**STATED EXERCISE**
Update the notation in all the records by changing every "Br." to "Vla." and keeping everything else the same. Leave the pictures out of your answer.

**WORKING DATA**
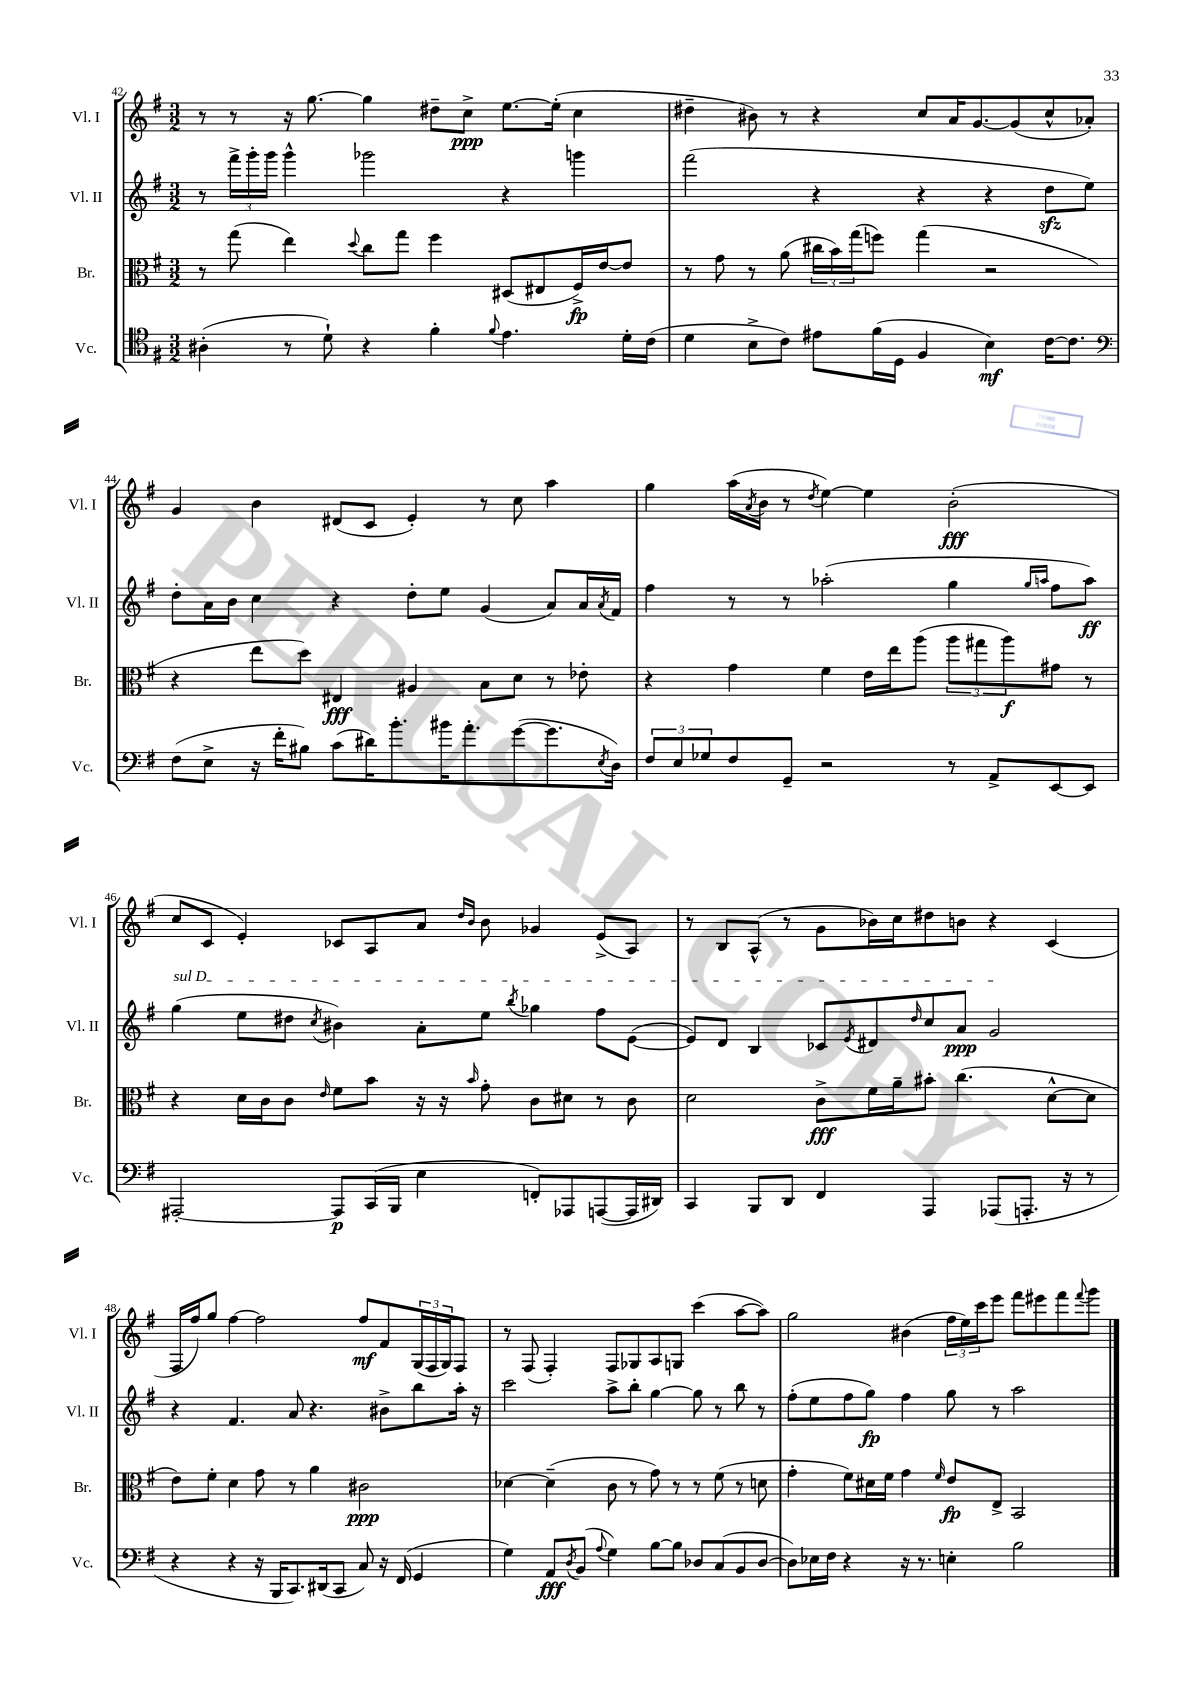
<<
\new StaffGroup <<
\new Staff = "s0" \with { instrumentName = "Vl. I" shortInstrumentName = "Vl. I" } {
    \clef treble \key g \major \numericTimeSignature \time 3/2
    r8 r8 r16 g''8.~ g''4 dis''8-- c''8->\ppp e''8.~ e''16-.( c''4 |
    dis''4-- bis'8) r8 r4 c''8 a'16 g'8.~ g'8( c''8-^ aes'8-.) |
    g'4 b'4 dis'8( c'8 e'4-.) r8 c''8 a''4 |
    g''4 a''16( \acciaccatura { a'8 } b'16 r8 \acciaccatura { d''8 } e''4~) e''4 b'2-.\fff( |
    c''8 c'8 e'4-.) ces'8 a8 a'8 \grace { d''16 b'16 } b'8 ges'4 e'8->( a8) |
    r8 b8 a8-^( r8 g'8 bes'16) c''16 dis''8 b'8 r4 c'4( |
    fis16 fis''16) g''8 fis''4~ fis''2 fis''8\mf fis'8 \tuplet 3/2 { g16( fis16 g16) } fis8 |
    r8 fis8( fis4-.) fis8 ges8 a8 g8 c'''4( a''8~ a''8) |
    g''2 bis'4( \tuplet 3/2 { fis''16 e''16) c'''16 } e'''8 fis'''8 eis'''8 fis'''8 \appoggiatura { fis'''8 } g'''8 \bar "|." |
}
\new Staff = "s1" \with { instrumentName = "Vl. II" shortInstrumentName = "Vl. II" } {
    \clef treble \key g \major \numericTimeSignature \time 3/2
    r8 \tuplet 3/2 { fis'''16-> g'''16-. g'''16 } g'''4-^ ges'''2 r4 g'''4 |
    fis'''2( r4 r4 r4 d''8\sfz e''8) |
    d''8-. a'16 b'16 c''4 r4 d''8-. e''8 g'4( a'8) a'16 \acciaccatura { a'8 } fis'16 |
    fis''4 r8 r8 aes''2-.( g''4 \grace { g''16 a''16 } fis''8 a''8\ff) |
    \once \override TextSpanner.bound-details.left.text = \markup { \italic "sul D" } g''4\startTextSpan( e''8 dis''8 \acciaccatura { c''8 } bis'4) a'8-. e''8 \acciaccatura { b''8 } ges''4 fis''8 e'8~( |
    e'8) d'8 b4 ces'8 \acciaccatura { e'8 } dis'8 \grace { d''16 } c''8 a'8\ppp g'2\stopTextSpan |
    r4 fis'4. a'8 r4. bis'8-> b''8 a''16-. r16 |
    c'''2 a''8-> b''8-. g''4~ g''8 r8 b''8 r8 |
    fis''8-.( e''8 fis''8 g''8\fp) fis''4 g''8 r8 a''2 \bar "|." |
}
\new Staff = "s2" \with { instrumentName = "Br." shortInstrumentName = "Br." } {
    \clef alto \key g \major \numericTimeSignature \time 3/2
    r8 g''8( e''4) \appoggiatura { d''8 } c''8 g''8 fis''4 dis8( eis8 fis16->\fp) e'16~ e'8 |
    r8 g'8 r8 a'8( \tuplet 3/2 { cis''16 b'16) g''16( } f''8) g''4( r2 |
    r4 e''8 d''8) eis4\fff ais4 b8 d'8 r8 ees'8-. |
    r4 g'4 fis'4 e'16 e''16 a''8( \tuplet 3/2 { a''8 gis''8 a''8\f) } gis'8 r8 |
    r4 d'16 c'16 c'8 \grace { e'16 } fis'8 b'8 r16 r16 \grace { b'16 } g'8-. c'8 dis'8 r8 c'8 |
    d'2 c'8->\fff fis'16 a'16-- bis'8-. c''4.( d'8~-^ d'8 |
    e'8) fis'8-. d'4 g'8 r8 a'4 cis'2\ppp |
    des'4~ des'4--( c'8 r8 g'8) r8 r8 fis'8( r8 d'8 |
    g'4-. fis'8) dis'16 fis'16 g'4 \grace { fis'16 } e'8\fp e8-> b,2 \bar "|." |
}
\new Staff = "s3" \with { instrumentName = "Vc." shortInstrumentName = "Vc." } {
    \clef tenor \key g \major \numericTimeSignature \time 3/2
    ais4-.( r8 d'8-!) r4 fis'4-. \appoggiatura { fis'8 } e'4. d'16-. c'16( |
    d'4 b8-> c'8) eis'8 fis'16( d16 fis4 b4\mf) c'16~ c'8. |
    \clef bass fis8( e8-> r16 fis'16-. bis8) c'8( dis'16) b'8.-. bis'16 a'8.-. g'8~( g'8. \acciaccatura { e8 } d16) |
    \tuplet 3/2 { fis8 e8 ges8 } fis8 g,8-- r2 r8 a,8-> e,8~ e,8 |
    ais,,2~-. ais,,8\p c,16( b,,16 e4 f,8-.) aes,,8 a,,8~( a,,16 dis,16) |
    c,4 b,,8 d,8 fis,4 a,,4 aes,,8( a,,8.-. r16 r8 |
    r4 r4 r16 b,,16 c,8.) dis,16( c,8 c8) r16 fis,16( g,4 |
    g4) a,8\fff \acciaccatura { d8 } b,8( \appoggiatura { a8 } g4) b8~ b8 des8 c8( b,8 des8~ |
    des8) ees16 fis16 r4 r16 r8. e4-. b2 \bar "|." |
}
>>
>>
\layout { \context { \Score currentBarNumber = #42 } }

**RESULT OF THE TASK**
<<
\new StaffGroup <<
\new Staff = "s0" \with { instrumentName = "Vl. I" shortInstrumentName = "Vl. I" } {
    \clef treble \key g \major \numericTimeSignature \time 3/2
    r8 r8 r16 g''8.~ g''4 dis''8-- c''8->\ppp e''8.~ e''16-.( c''4 |
    dis''4-- bis'8) r8 r4 c''8 a'16 g'8.~ g'8( c''8-^ aes'8-.) |
    g'4 b'4 dis'8( c'8 e'4-.) r8 c''8 a''4 |
    g''4 a''16( \acciaccatura { a'8 } b'16 r8 \acciaccatura { d''8 } e''4~) e''4 b'2-.\fff( |
    c''8 c'8 e'4-.) ces'8 a8 a'8 \grace { d''16 b'16 } b'8 ges'4 e'8->( a8) |
    r8 b8 a8-^( r8 g'8 bes'16) c''16 dis''8 b'8 r4 c'4( |
    fis16 fis''16) g''8 fis''4~ fis''2 fis''8\mf fis'8 \tuplet 3/2 { g16( fis16 g16) } fis8 |
    r8 fis8( fis4-.) fis8 ges8 a8 g8 c'''4( a''8~ a''8) |
    g''2 bis'4( \tuplet 3/2 { fis''16 e''16) c'''16 } e'''8 fis'''8 eis'''8 fis'''8 \appoggiatura { fis'''8 } g'''8 \bar "|." |
}
\new Staff = "s1" \with { instrumentName = "Vl. II" shortInstrumentName = "Vl. II" } {
    \clef treble \key g \major \numericTimeSignature \time 3/2
    r8 \tuplet 3/2 { fis'''16-> g'''16-. g'''16 } g'''4-^ ges'''2 r4 g'''4 |
    fis'''2( r4 r4 r4 d''8\sfz e''8) |
    d''8-. a'16 b'16 c''4 r4 d''8-. e''8 g'4( a'8) a'16 \acciaccatura { a'8 } fis'16 |
    fis''4 r8 r8 aes''2-.( g''4 \grace { g''16 a''16 } fis''8 a''8\ff) |
    \once \override TextSpanner.bound-details.left.text = \markup { \italic "sul D" } g''4\startTextSpan( e''8 dis''8 \acciaccatura { c''8 } bis'4) a'8-. e''8 \acciaccatura { b''8 } ges''4 fis''8 e'8~( |
    e'8) d'8 b4 ces'8 \acciaccatura { e'8 } dis'8 \grace { d''16 } c''8 a'8\ppp g'2\stopTextSpan |
    r4 fis'4. a'8 r4. bis'8-> b''8 a''16-. r16 |
    c'''2 a''8-> b''8-. g''4~ g''8 r8 b''8 r8 |
    fis''8-.( e''8 fis''8 g''8\fp) fis''4 g''8 r8 a''2 \bar "|." |
}
\new Staff = "s2" \with { instrumentName = "Vla." shortInstrumentName = "Vla." } {
    \clef alto \key g \major \numericTimeSignature \time 3/2
    r8 g''8( e''4) \appoggiatura { d''8 } c''8 g''8 fis''4 dis8( eis8 fis16->\fp) e'16~ e'8 |
    r8 g'8 r8 a'8( \tuplet 3/2 { cis''16 b'16) g''16( } f''8) g''4( r2 |
    r4 e''8 d''8) eis4\fff ais4 b8 d'8 r8 ees'8-. |
    r4 g'4 fis'4 e'16 e''16 a''8( \tuplet 3/2 { a''8 gis''8 a''8\f) } gis'8 r8 |
    r4 d'16 c'16 c'8 \grace { e'16 } fis'8 b'8 r16 r16 \grace { b'16 } g'8-. c'8 dis'8 r8 c'8 |
    d'2 c'8->\fff fis'16 a'16-- bis'8-. c''4.( d'8~-^ d'8 |
    e'8) fis'8-. d'4 g'8 r8 a'4 cis'2\ppp |
    des'4~ des'4--( c'8 r8 g'8) r8 r8 fis'8( r8 d'8 |
    g'4-. fis'8) dis'16 fis'16 g'4 \grace { fis'16 } e'8\fp e8-> b,2 \bar "|." |
}
\new Staff = "s3" \with { instrumentName = "Vc." shortInstrumentName = "Vc." } {
    \clef tenor \key g \major \numericTimeSignature \time 3/2
    ais4-.( r8 d'8-!) r4 fis'4-. \appoggiatura { fis'8 } e'4. d'16-. c'16( |
    d'4 b8-> c'8) eis'8 fis'16( d16 fis4 b4\mf) c'16~ c'8. |
    \clef bass fis8( e8-> r16 fis'16-. bis8) c'8( dis'16) b'8.-. bis'16 a'8.-. g'8~( g'8. \acciaccatura { e8 } d16) |
    \tuplet 3/2 { fis8 e8 ges8 } fis8 g,8-- r2 r8 a,8-> e,8~ e,8 |
    ais,,2~-. ais,,8\p c,16( b,,16 e4 f,8-.) aes,,8 a,,8~( a,,16 dis,16) |
    c,4 b,,8 d,8 fis,4 a,,4 aes,,8( a,,8.-. r16 r8 |
    r4 r4 r16 b,,16 c,8.) dis,16( c,8 c8) r16 fis,16( g,4 |
    g4) a,8\fff \acciaccatura { d8 } b,8( \appoggiatura { a8 } g4) b8~ b8 des8 c8( b,8 des8~ |
    des8) ees16 fis16 r4 r16 r8. e4-. b2 \bar "|." |
}
>>
>>
\layout { \context { \Score currentBarNumber = #42 } }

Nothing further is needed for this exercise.